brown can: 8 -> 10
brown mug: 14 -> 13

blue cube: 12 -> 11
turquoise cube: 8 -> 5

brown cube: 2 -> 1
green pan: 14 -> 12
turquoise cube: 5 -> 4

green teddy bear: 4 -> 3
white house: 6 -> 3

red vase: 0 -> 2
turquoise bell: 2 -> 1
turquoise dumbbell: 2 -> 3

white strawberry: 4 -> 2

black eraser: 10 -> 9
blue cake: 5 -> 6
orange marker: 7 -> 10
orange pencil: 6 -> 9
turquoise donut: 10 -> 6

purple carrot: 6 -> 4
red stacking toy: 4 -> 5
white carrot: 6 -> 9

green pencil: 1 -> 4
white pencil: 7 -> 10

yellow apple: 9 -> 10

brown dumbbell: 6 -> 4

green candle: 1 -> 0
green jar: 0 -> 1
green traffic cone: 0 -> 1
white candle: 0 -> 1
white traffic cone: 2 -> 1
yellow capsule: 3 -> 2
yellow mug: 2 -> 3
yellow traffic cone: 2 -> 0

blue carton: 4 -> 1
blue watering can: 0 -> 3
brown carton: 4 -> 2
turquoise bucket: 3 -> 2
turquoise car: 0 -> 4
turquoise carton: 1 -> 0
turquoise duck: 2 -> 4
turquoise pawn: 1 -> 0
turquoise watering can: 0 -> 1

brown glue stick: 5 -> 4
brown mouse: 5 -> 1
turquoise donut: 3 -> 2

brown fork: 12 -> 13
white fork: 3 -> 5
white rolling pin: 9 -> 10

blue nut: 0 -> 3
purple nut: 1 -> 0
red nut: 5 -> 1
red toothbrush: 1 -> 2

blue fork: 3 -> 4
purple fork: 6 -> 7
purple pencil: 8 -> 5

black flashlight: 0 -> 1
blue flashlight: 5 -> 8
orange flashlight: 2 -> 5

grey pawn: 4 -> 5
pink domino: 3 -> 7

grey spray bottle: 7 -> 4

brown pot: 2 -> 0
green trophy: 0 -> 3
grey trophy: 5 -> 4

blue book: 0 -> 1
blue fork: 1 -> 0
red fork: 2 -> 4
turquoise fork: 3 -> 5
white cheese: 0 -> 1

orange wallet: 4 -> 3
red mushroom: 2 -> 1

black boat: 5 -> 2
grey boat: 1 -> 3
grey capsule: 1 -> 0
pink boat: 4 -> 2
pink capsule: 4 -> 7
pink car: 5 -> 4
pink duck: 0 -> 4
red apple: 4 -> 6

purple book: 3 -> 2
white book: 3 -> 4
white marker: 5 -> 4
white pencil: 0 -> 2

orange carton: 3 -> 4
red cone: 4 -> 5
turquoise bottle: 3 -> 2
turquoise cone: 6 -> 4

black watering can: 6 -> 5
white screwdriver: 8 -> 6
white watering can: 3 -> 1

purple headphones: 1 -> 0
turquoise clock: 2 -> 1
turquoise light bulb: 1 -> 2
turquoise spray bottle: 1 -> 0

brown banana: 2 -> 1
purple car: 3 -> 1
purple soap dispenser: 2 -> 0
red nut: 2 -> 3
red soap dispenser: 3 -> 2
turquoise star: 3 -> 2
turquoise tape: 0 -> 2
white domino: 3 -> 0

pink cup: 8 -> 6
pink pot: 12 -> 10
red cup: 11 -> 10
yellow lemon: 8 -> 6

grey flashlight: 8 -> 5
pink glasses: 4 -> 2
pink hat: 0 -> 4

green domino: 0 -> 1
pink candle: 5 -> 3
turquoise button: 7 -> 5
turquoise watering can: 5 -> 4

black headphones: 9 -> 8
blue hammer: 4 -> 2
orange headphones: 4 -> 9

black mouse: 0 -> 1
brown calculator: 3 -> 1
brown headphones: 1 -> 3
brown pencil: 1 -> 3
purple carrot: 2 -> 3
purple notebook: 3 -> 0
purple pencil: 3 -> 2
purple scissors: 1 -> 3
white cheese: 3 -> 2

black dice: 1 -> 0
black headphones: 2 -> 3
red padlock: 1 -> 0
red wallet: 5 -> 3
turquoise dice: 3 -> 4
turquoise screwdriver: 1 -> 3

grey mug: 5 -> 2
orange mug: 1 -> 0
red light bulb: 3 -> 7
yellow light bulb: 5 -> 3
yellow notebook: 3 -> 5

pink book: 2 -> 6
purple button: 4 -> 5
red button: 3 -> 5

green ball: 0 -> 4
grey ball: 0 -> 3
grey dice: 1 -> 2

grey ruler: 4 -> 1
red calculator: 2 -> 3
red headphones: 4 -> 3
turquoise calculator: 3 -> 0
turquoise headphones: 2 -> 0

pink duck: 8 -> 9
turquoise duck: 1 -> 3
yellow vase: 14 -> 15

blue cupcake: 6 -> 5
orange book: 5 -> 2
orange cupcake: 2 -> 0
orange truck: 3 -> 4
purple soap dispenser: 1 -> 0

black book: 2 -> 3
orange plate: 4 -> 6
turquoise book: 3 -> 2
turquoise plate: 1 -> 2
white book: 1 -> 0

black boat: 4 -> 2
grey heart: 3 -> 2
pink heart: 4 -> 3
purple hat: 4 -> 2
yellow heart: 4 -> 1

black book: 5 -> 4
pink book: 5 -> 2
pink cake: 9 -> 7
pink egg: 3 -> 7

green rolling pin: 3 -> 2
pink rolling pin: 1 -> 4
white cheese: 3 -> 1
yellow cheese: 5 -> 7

◆ ◆ ◆

Your task is to retype the complete material exactly as it was given.

brown can: 8 -> 10
brown mug: 14 -> 13

blue cube: 12 -> 11
turquoise cube: 8 -> 5

brown cube: 2 -> 1
green pan: 14 -> 12
turquoise cube: 5 -> 4

green teddy bear: 4 -> 3
white house: 6 -> 3

red vase: 0 -> 2
turquoise bell: 2 -> 1
turquoise dumbbell: 2 -> 3

white strawberry: 4 -> 2

black eraser: 10 -> 9
blue cake: 5 -> 6
orange marker: 7 -> 10
orange pencil: 6 -> 9
turquoise donut: 10 -> 6

purple carrot: 6 -> 4
red stacking toy: 4 -> 5
white carrot: 6 -> 9

green pencil: 1 -> 4
white pencil: 7 -> 10

yellow apple: 9 -> 10

brown dumbbell: 6 -> 4

green candle: 1 -> 0
green jar: 0 -> 1
green traffic cone: 0 -> 1
white candle: 0 -> 1
white traffic cone: 2 -> 1
yellow capsule: 3 -> 2
yellow mug: 2 -> 3
yellow traffic cone: 2 -> 0

blue carton: 4 -> 1
blue watering can: 0 -> 3
brown carton: 4 -> 2
turquoise bucket: 3 -> 2
turquoise car: 0 -> 4
turquoise carton: 1 -> 0
turquoise duck: 2 -> 4
turquoise pawn: 1 -> 0
turquoise watering can: 0 -> 1

brown glue stick: 5 -> 4
brown mouse: 5 -> 1
turquoise donut: 3 -> 2

brown fork: 12 -> 13
white fork: 3 -> 5
white rolling pin: 9 -> 10

blue nut: 0 -> 3
purple nut: 1 -> 0
red nut: 5 -> 1
red toothbrush: 1 -> 2

blue fork: 3 -> 4
purple fork: 6 -> 7
purple pencil: 8 -> 5

black flashlight: 0 -> 1
blue flashlight: 5 -> 8
orange flashlight: 2 -> 5

grey pawn: 4 -> 5
pink domino: 3 -> 7

grey spray bottle: 7 -> 4

brown pot: 2 -> 0
green trophy: 0 -> 3
grey trophy: 5 -> 4

blue book: 0 -> 1
blue fork: 1 -> 0
red fork: 2 -> 4
turquoise fork: 3 -> 5
white cheese: 0 -> 1

orange wallet: 4 -> 3
red mushroom: 2 -> 1

black boat: 5 -> 2
grey boat: 1 -> 3
grey capsule: 1 -> 0
pink boat: 4 -> 2
pink capsule: 4 -> 7
pink car: 5 -> 4
pink duck: 0 -> 4
red apple: 4 -> 6

purple book: 3 -> 2
white book: 3 -> 4
white marker: 5 -> 4
white pencil: 0 -> 2

orange carton: 3 -> 4
red cone: 4 -> 5
turquoise bottle: 3 -> 2
turquoise cone: 6 -> 4

black watering can: 6 -> 5
white screwdriver: 8 -> 6
white watering can: 3 -> 1

purple headphones: 1 -> 0
turquoise clock: 2 -> 1
turquoise light bulb: 1 -> 2
turquoise spray bottle: 1 -> 0

brown banana: 2 -> 1
purple car: 3 -> 1
purple soap dispenser: 2 -> 0
red nut: 2 -> 3
red soap dispenser: 3 -> 2
turquoise star: 3 -> 2
turquoise tape: 0 -> 2
white domino: 3 -> 0

pink cup: 8 -> 6
pink pot: 12 -> 10
red cup: 11 -> 10
yellow lemon: 8 -> 6

grey flashlight: 8 -> 5
pink glasses: 4 -> 2
pink hat: 0 -> 4

green domino: 0 -> 1
pink candle: 5 -> 3
turquoise button: 7 -> 5
turquoise watering can: 5 -> 4

black headphones: 9 -> 8
blue hammer: 4 -> 2
orange headphones: 4 -> 9

black mouse: 0 -> 1
brown calculator: 3 -> 1
brown headphones: 1 -> 3
brown pencil: 1 -> 3
purple carrot: 2 -> 3
purple notebook: 3 -> 0
purple pencil: 3 -> 2
purple scissors: 1 -> 3
white cheese: 3 -> 2

black dice: 1 -> 0
black headphones: 2 -> 3
red padlock: 1 -> 0
red wallet: 5 -> 3
turquoise dice: 3 -> 4
turquoise screwdriver: 1 -> 3

grey mug: 5 -> 2
orange mug: 1 -> 0
red light bulb: 3 -> 7
yellow light bulb: 5 -> 3
yellow notebook: 3 -> 5

pink book: 2 -> 6
purple button: 4 -> 5
red button: 3 -> 5

green ball: 0 -> 4
grey ball: 0 -> 3
grey dice: 1 -> 2

grey ruler: 4 -> 1
red calculator: 2 -> 3
red headphones: 4 -> 3
turquoise calculator: 3 -> 0
turquoise headphones: 2 -> 0

pink duck: 8 -> 9
turquoise duck: 1 -> 3
yellow vase: 14 -> 15

blue cupcake: 6 -> 5
orange book: 5 -> 2
orange cupcake: 2 -> 0
orange truck: 3 -> 4
purple soap dispenser: 1 -> 0

black book: 2 -> 3
orange plate: 4 -> 6
turquoise book: 3 -> 2
turquoise plate: 1 -> 2
white book: 1 -> 0

black boat: 4 -> 2
grey heart: 3 -> 2
pink heart: 4 -> 3
purple hat: 4 -> 2
yellow heart: 4 -> 1

black book: 5 -> 4
pink book: 5 -> 2
pink cake: 9 -> 7
pink egg: 3 -> 7

green rolling pin: 3 -> 2
pink rolling pin: 1 -> 4
white cheese: 3 -> 1
yellow cheese: 5 -> 7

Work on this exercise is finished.